→ **Task statement**
Copy each line that includes the string "scissors" from the material into your answer.

(Records for this task)

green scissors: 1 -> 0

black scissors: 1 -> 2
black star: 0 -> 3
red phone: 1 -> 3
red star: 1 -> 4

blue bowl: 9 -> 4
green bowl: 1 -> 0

(End Records for this task)
(Records for this task)

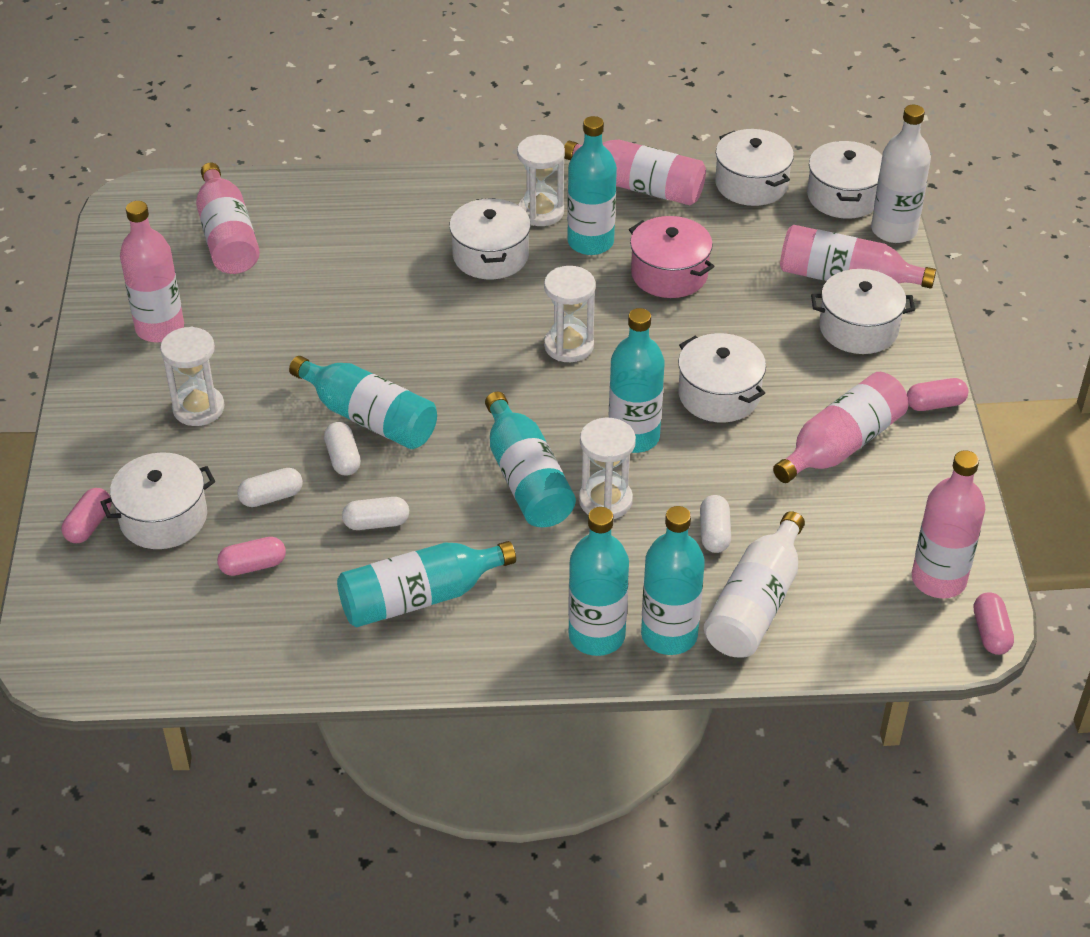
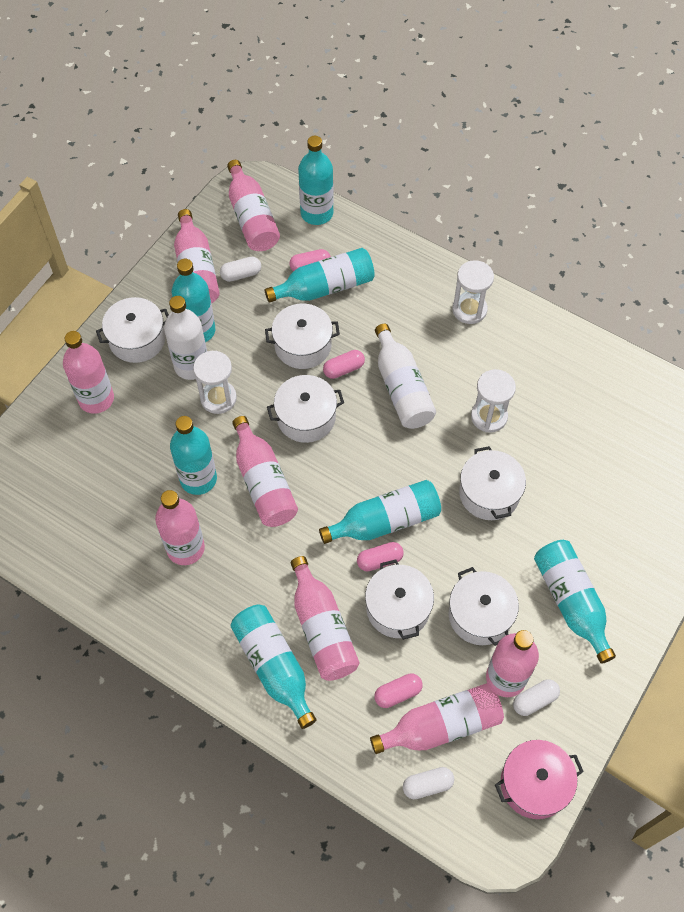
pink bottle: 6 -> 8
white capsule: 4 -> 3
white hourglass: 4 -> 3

(End Records for this task)
(Records for this task)

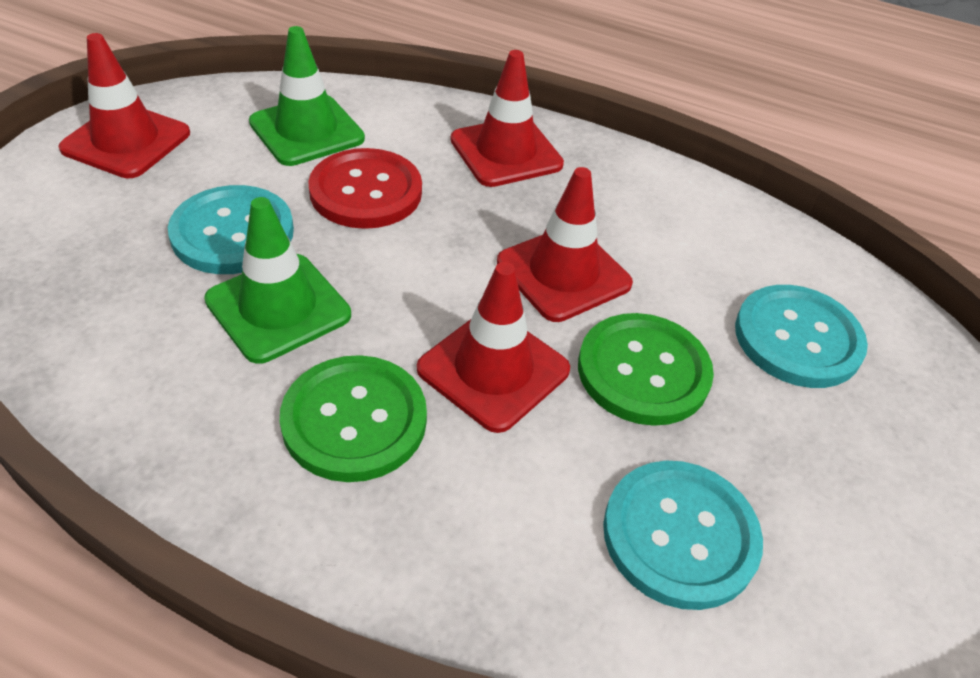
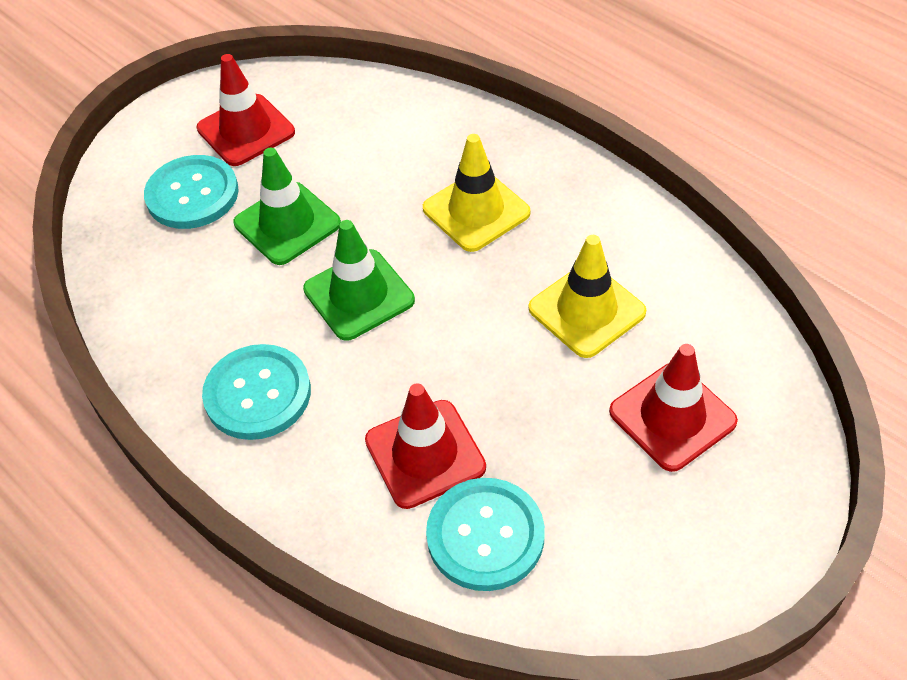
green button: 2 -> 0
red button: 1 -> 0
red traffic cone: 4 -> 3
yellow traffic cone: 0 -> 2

(End Records for this task)

→ **Reply**
green scissors: 1 -> 0
black scissors: 1 -> 2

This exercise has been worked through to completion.